> [Work request] Before you return the entries below, strip out the pictures and keep all else exact.

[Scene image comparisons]
<<<<
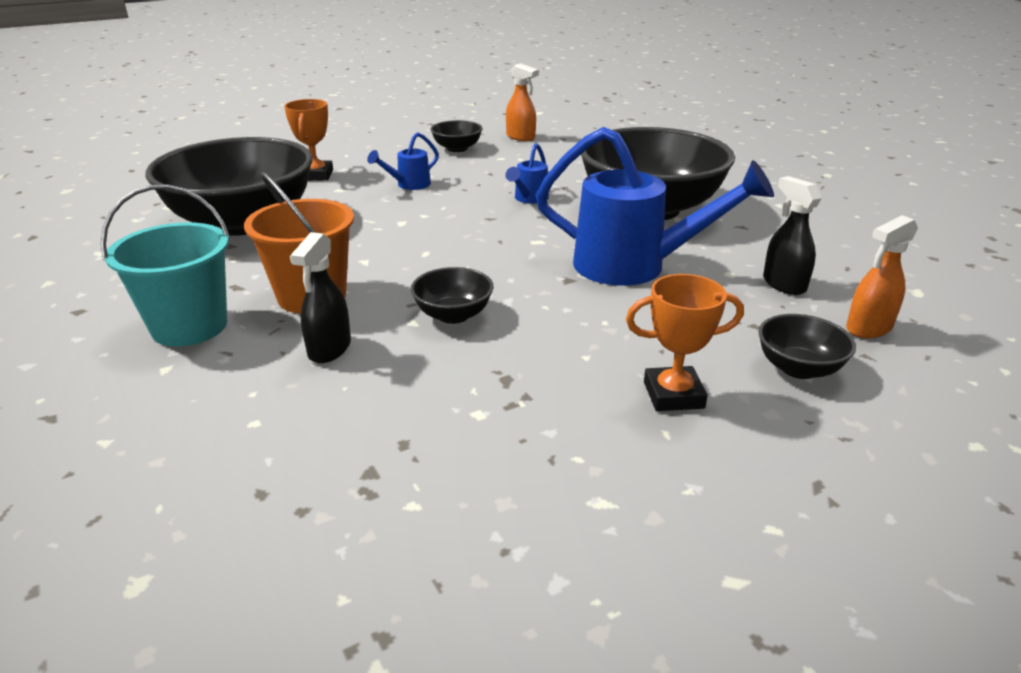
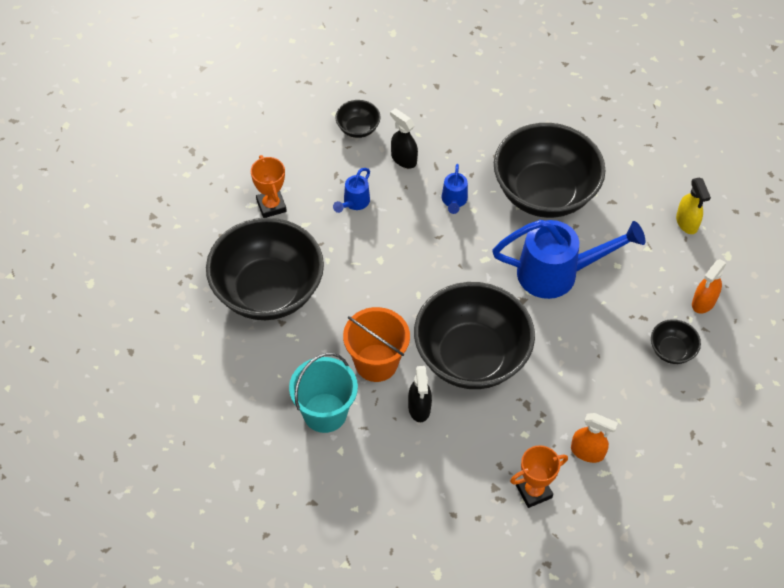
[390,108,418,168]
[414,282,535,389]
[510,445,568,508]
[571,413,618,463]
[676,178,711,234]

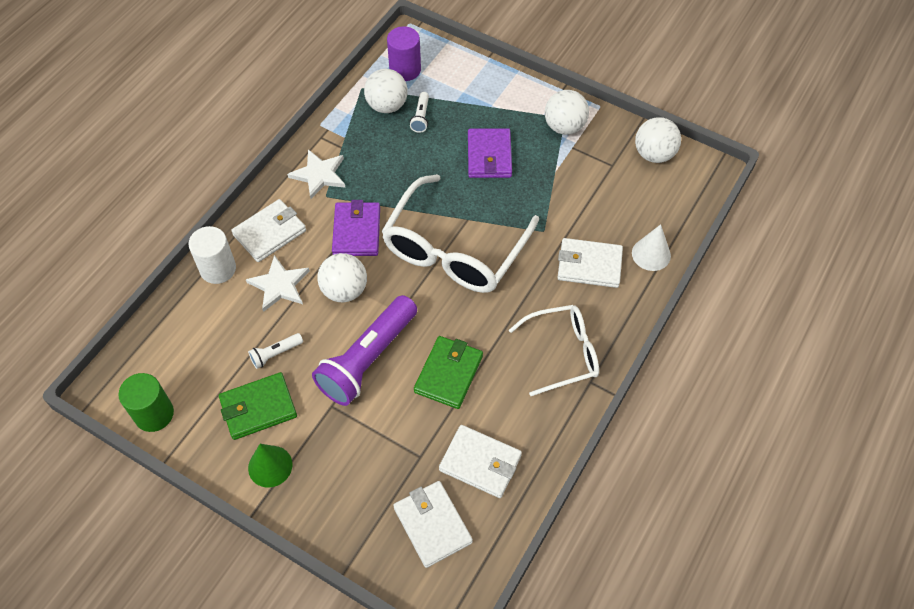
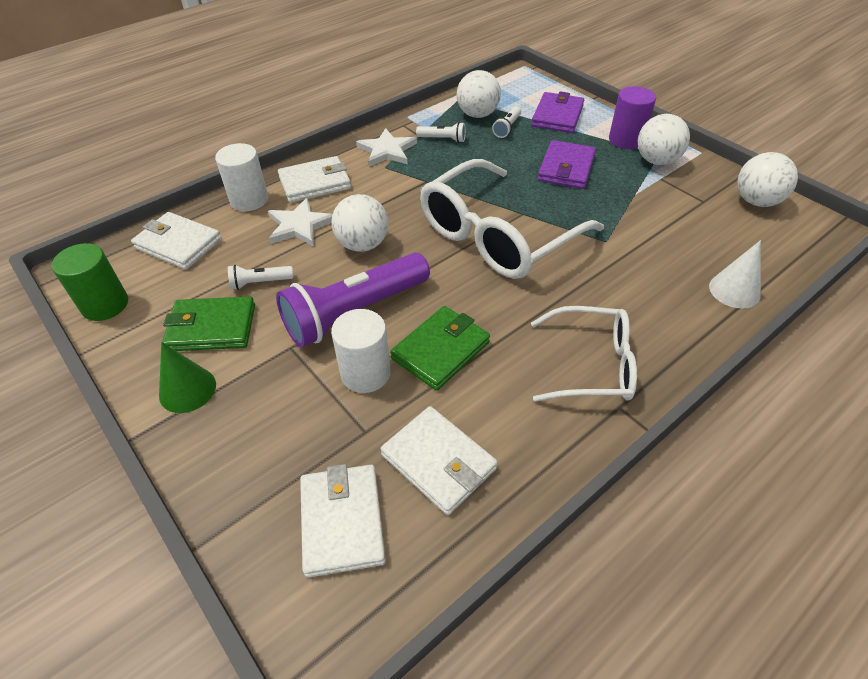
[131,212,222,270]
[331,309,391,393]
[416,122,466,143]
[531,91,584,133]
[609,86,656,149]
>>>>
> [Task output]
[390,108,418,168]
[414,282,535,389]
[510,445,568,508]
[571,413,618,463]
[676,178,711,234]

[131,212,222,270]
[331,309,391,393]
[416,122,466,143]
[531,91,584,133]
[609,86,656,149]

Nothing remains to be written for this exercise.